* [ASSIGNMENT]: A verbatim printing of the entries that follow is needed; pictures must not appear in it.

* [DATA TO EXAMINE]:
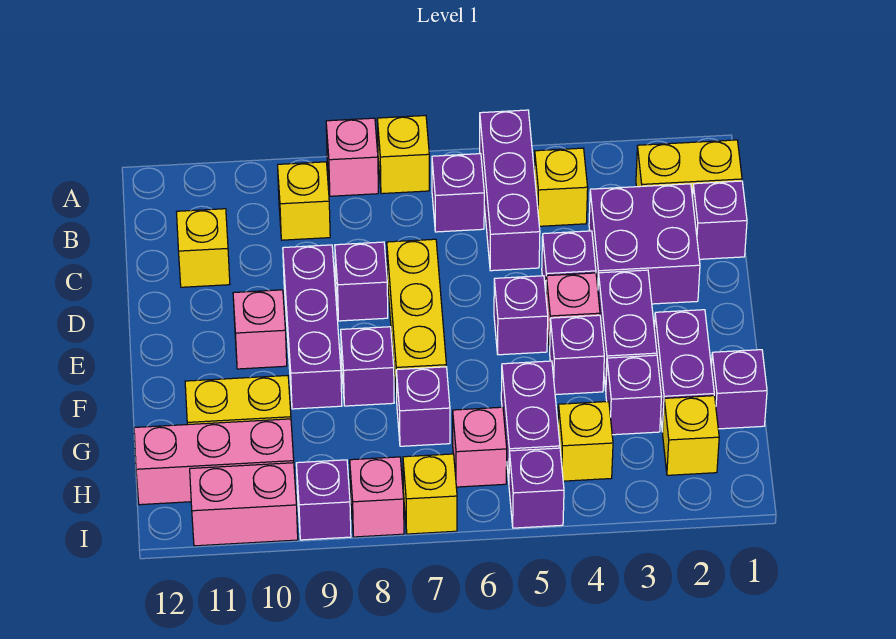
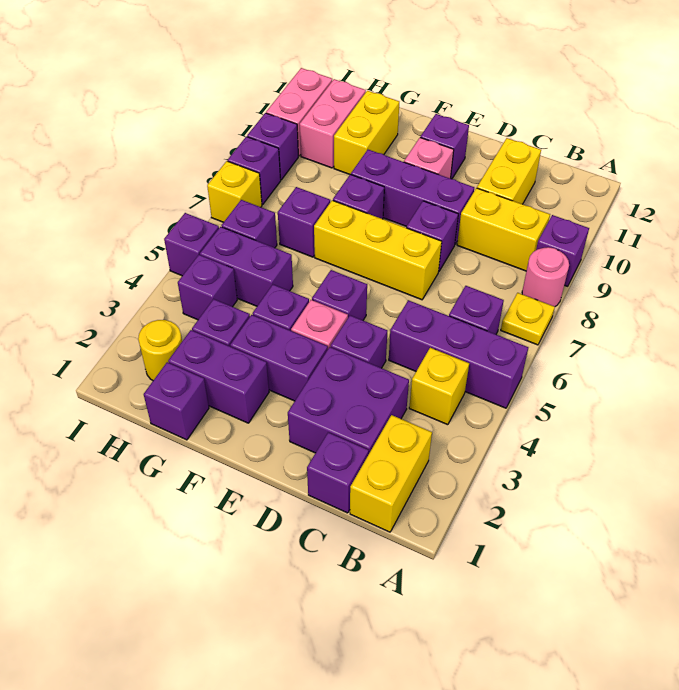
yellow brick A7 level 1 -> yellow plate A7 level 1
pink brick A8 level 1 -> pink round brick A8 level 1
none -> purple brick A9 level 1
yellow brick B9 level 1 -> yellow brick B9:C9 level 1
yellow brick C11 level 1 -> yellow brick C10:C11 level 1
none -> purple brick E11 level 1
yellow brick H2 level 1 -> yellow round brick H2 level 1
yellow brick H4 level 1 -> purple brick H4 level 1
pink brick H6 level 1 -> purple brick H6 level 1
pink brick H10:H12 level 1 -> pink brick H10:H11 level 1
pink brick I8 level 1 -> purple brick I8 level 1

* [ANSWER TO THE EXERCISE]:
yellow brick A7 level 1 -> yellow plate A7 level 1
pink brick A8 level 1 -> pink round brick A8 level 1
none -> purple brick A9 level 1
yellow brick B9 level 1 -> yellow brick B9:C9 level 1
yellow brick C11 level 1 -> yellow brick C10:C11 level 1
none -> purple brick E11 level 1
yellow brick H2 level 1 -> yellow round brick H2 level 1
yellow brick H4 level 1 -> purple brick H4 level 1
pink brick H6 level 1 -> purple brick H6 level 1
pink brick H10:H12 level 1 -> pink brick H10:H11 level 1
pink brick I8 level 1 -> purple brick I8 level 1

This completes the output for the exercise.